> _Work item_:
Reproduce every entry below precisely; do not include the pictures.

> _Source data_:
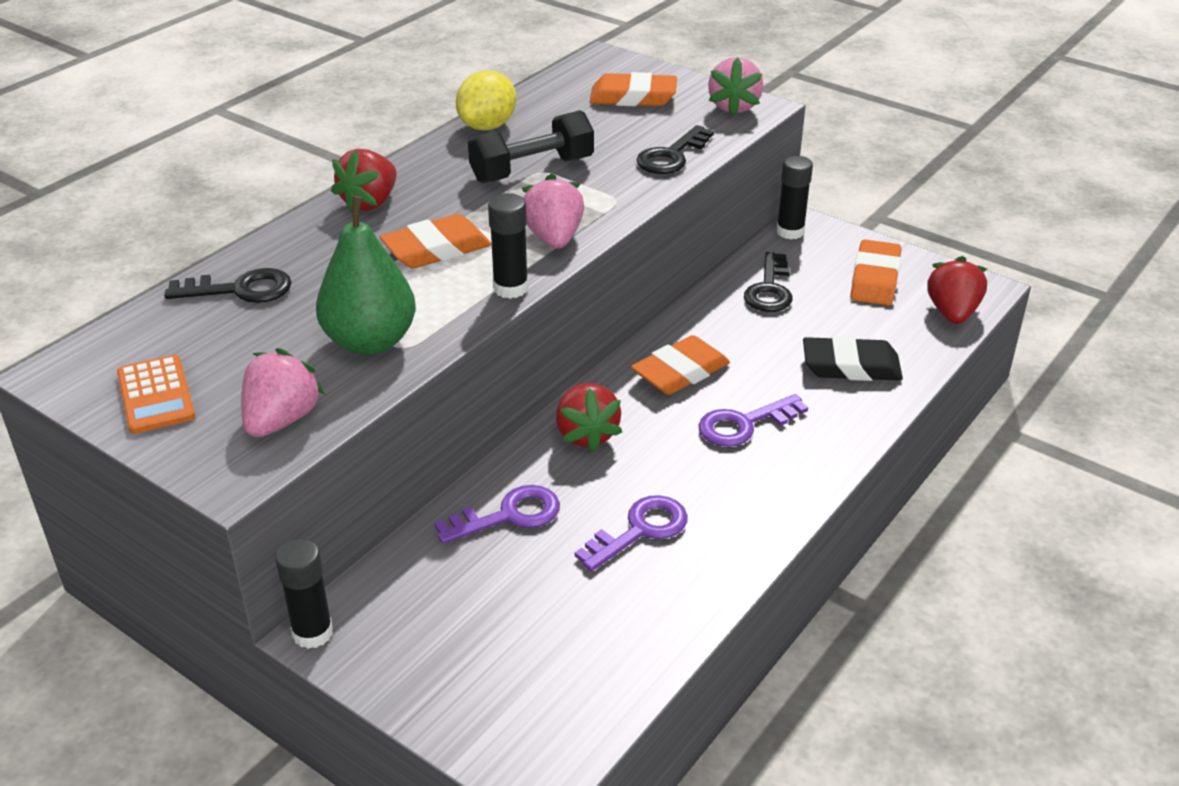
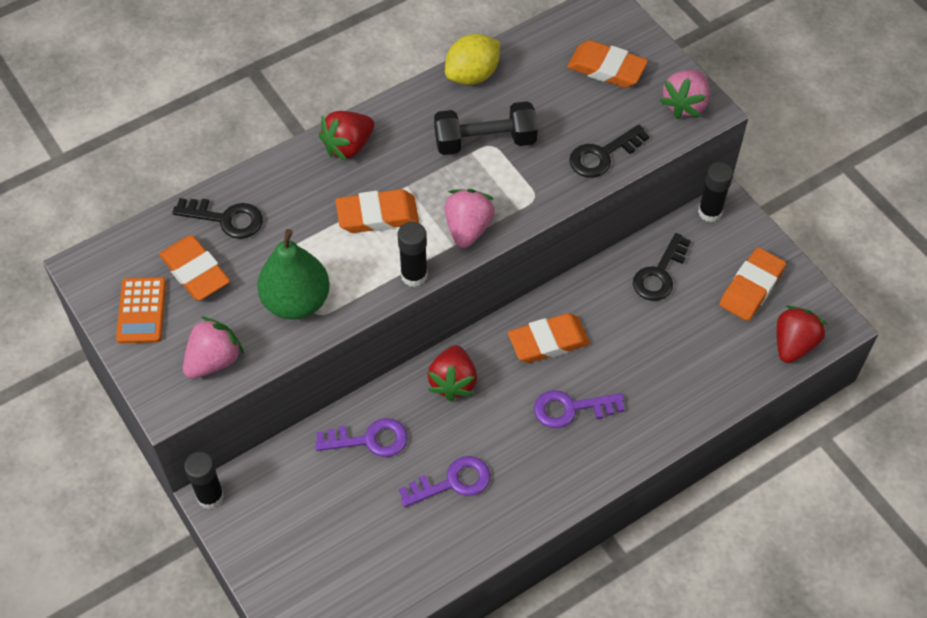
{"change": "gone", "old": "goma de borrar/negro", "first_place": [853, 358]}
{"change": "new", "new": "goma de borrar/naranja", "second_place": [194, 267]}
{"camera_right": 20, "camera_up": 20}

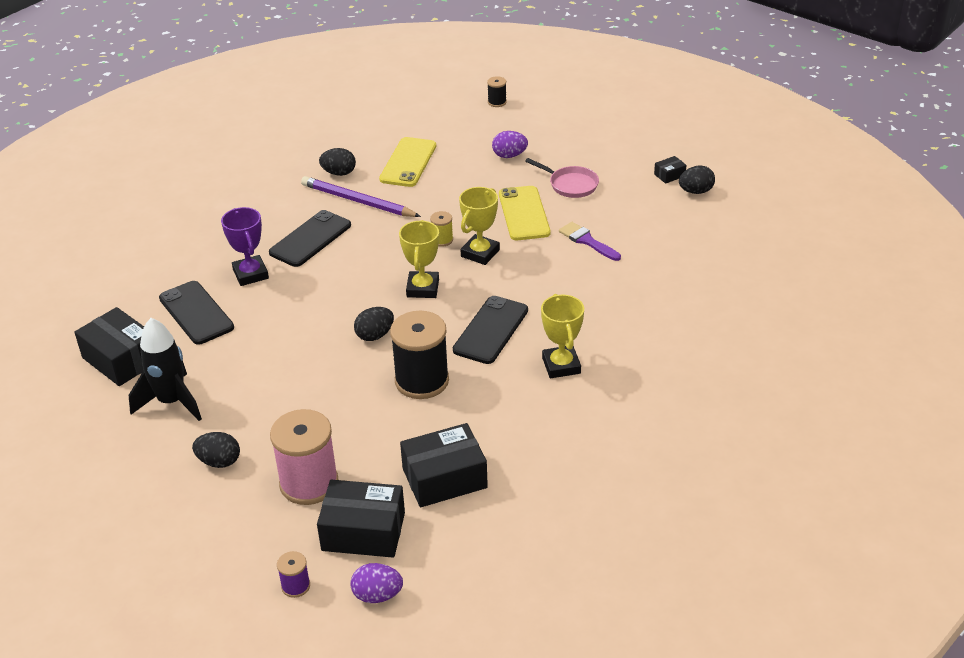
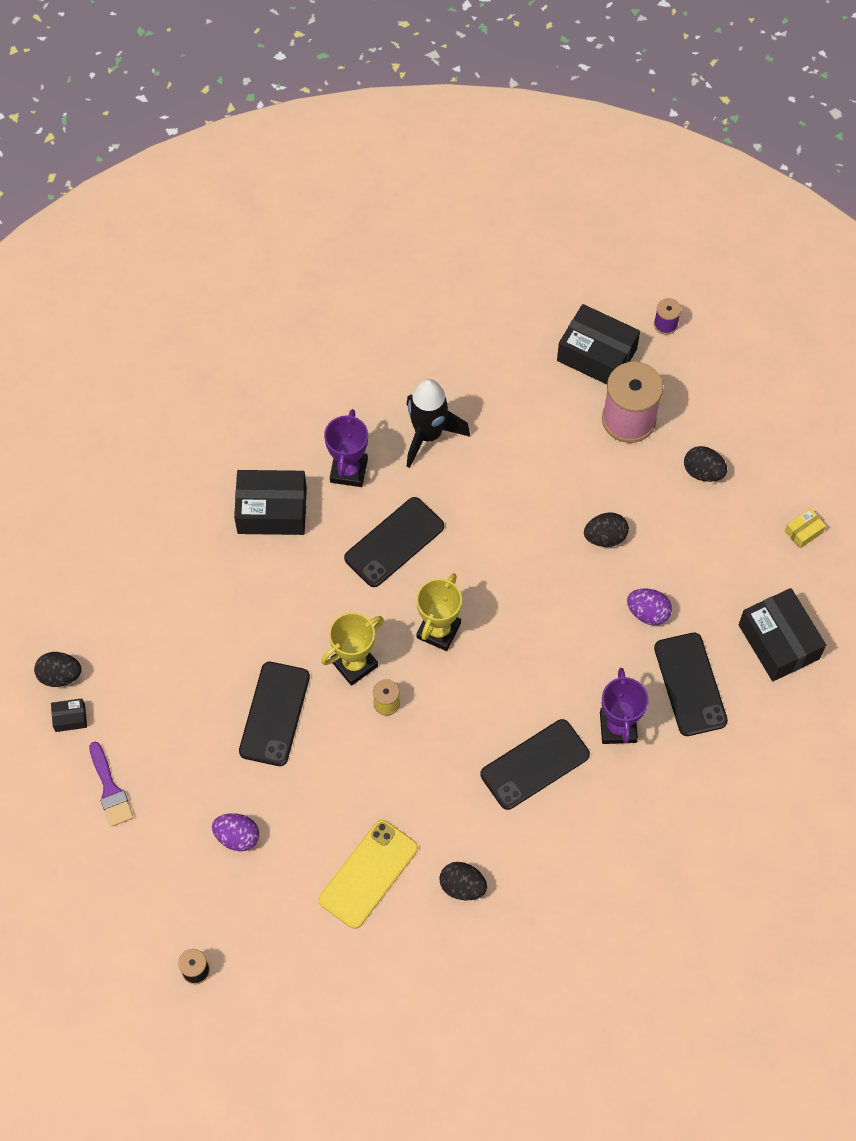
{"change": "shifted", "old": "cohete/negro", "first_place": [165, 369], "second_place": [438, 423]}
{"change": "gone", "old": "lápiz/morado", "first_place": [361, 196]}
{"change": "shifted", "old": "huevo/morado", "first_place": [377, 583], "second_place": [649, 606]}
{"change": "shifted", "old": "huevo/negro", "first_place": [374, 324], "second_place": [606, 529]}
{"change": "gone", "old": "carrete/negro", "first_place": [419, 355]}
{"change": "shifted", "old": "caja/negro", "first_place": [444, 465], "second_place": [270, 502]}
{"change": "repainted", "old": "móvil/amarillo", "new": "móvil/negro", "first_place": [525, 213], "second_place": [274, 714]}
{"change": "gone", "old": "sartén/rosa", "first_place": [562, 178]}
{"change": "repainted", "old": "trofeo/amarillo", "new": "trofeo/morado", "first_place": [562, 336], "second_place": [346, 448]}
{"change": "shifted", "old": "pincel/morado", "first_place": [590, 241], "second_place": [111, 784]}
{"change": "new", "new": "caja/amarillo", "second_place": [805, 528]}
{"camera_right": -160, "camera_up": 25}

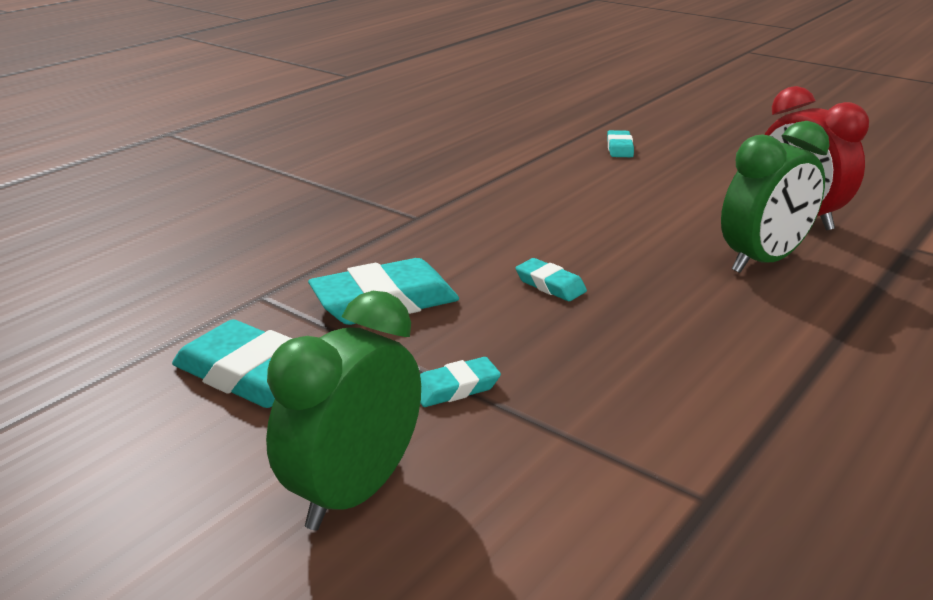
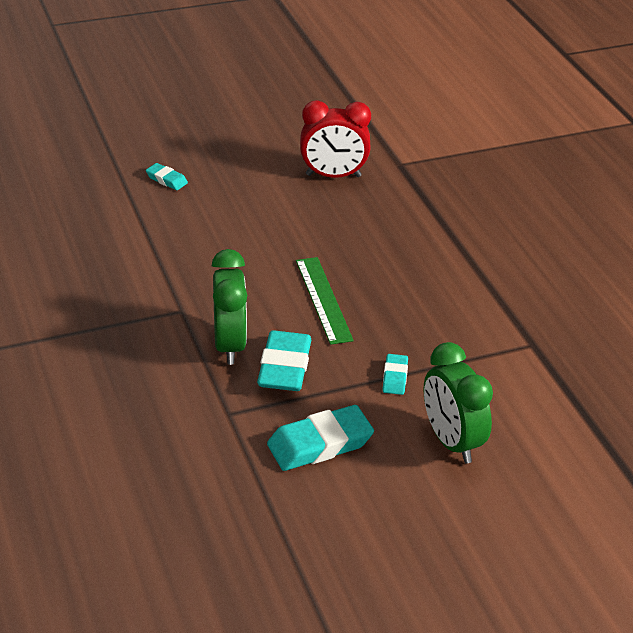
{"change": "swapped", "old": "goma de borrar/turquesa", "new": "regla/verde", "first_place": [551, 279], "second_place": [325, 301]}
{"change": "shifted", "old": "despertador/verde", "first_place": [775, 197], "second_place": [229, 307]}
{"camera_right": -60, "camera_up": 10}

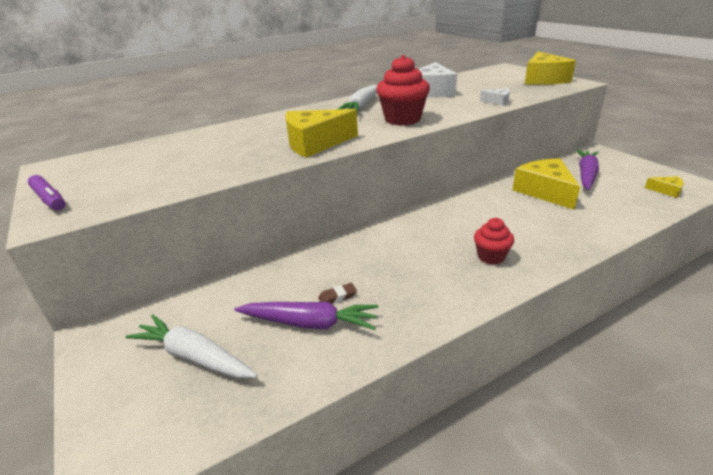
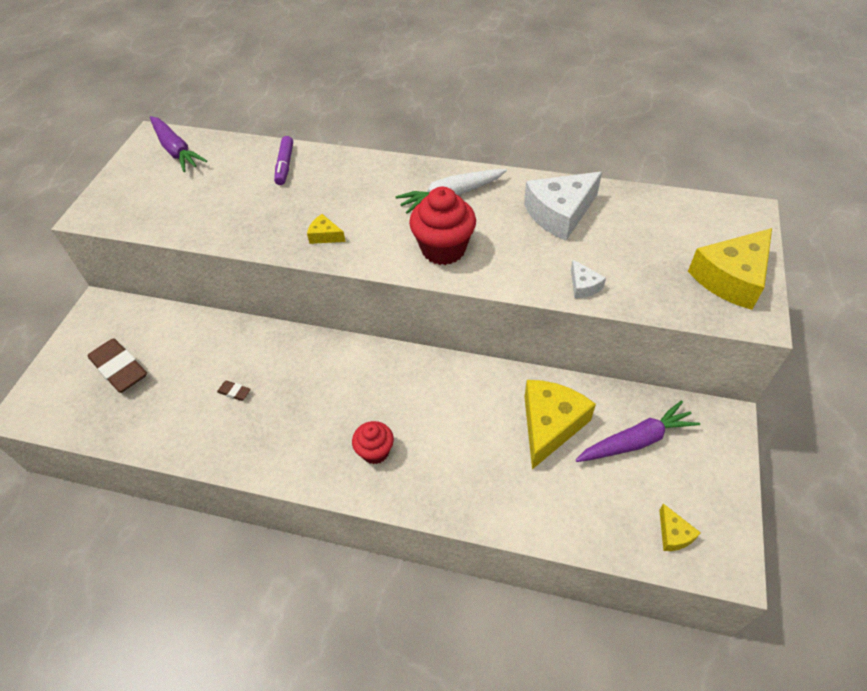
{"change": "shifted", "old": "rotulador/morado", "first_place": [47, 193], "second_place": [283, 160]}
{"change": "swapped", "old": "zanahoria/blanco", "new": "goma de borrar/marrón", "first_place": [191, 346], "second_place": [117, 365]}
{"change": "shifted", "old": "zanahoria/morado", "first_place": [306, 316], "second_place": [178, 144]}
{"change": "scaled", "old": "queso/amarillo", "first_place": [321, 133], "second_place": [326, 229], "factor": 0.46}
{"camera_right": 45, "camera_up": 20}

> _Answer section_:
{"change": "gone", "old": "goma de borrar/negro", "first_place": [853, 358]}
{"change": "new", "new": "goma de borrar/naranja", "second_place": [194, 267]}
{"camera_right": 20, "camera_up": 20}

{"change": "shifted", "old": "cohete/negro", "first_place": [165, 369], "second_place": [438, 423]}
{"change": "gone", "old": "lápiz/morado", "first_place": [361, 196]}
{"change": "shifted", "old": "huevo/morado", "first_place": [377, 583], "second_place": [649, 606]}
{"change": "shifted", "old": "huevo/negro", "first_place": [374, 324], "second_place": [606, 529]}
{"change": "gone", "old": "carrete/negro", "first_place": [419, 355]}
{"change": "shifted", "old": "caja/negro", "first_place": [444, 465], "second_place": [270, 502]}
{"change": "repainted", "old": "móvil/amarillo", "new": "móvil/negro", "first_place": [525, 213], "second_place": [274, 714]}
{"change": "gone", "old": "sartén/rosa", "first_place": [562, 178]}
{"change": "repainted", "old": "trofeo/amarillo", "new": "trofeo/morado", "first_place": [562, 336], "second_place": [346, 448]}
{"change": "shifted", "old": "pincel/morado", "first_place": [590, 241], "second_place": [111, 784]}
{"change": "new", "new": "caja/amarillo", "second_place": [805, 528]}
{"camera_right": -160, "camera_up": 25}

{"change": "swapped", "old": "goma de borrar/turquesa", "new": "regla/verde", "first_place": [551, 279], "second_place": [325, 301]}
{"change": "shifted", "old": "despertador/verde", "first_place": [775, 197], "second_place": [229, 307]}
{"camera_right": -60, "camera_up": 10}

{"change": "shifted", "old": "rotulador/morado", "first_place": [47, 193], "second_place": [283, 160]}
{"change": "swapped", "old": "zanahoria/blanco", "new": "goma de borrar/marrón", "first_place": [191, 346], "second_place": [117, 365]}
{"change": "shifted", "old": "zanahoria/morado", "first_place": [306, 316], "second_place": [178, 144]}
{"change": "scaled", "old": "queso/amarillo", "first_place": [321, 133], "second_place": [326, 229], "factor": 0.46}
{"camera_right": 45, "camera_up": 20}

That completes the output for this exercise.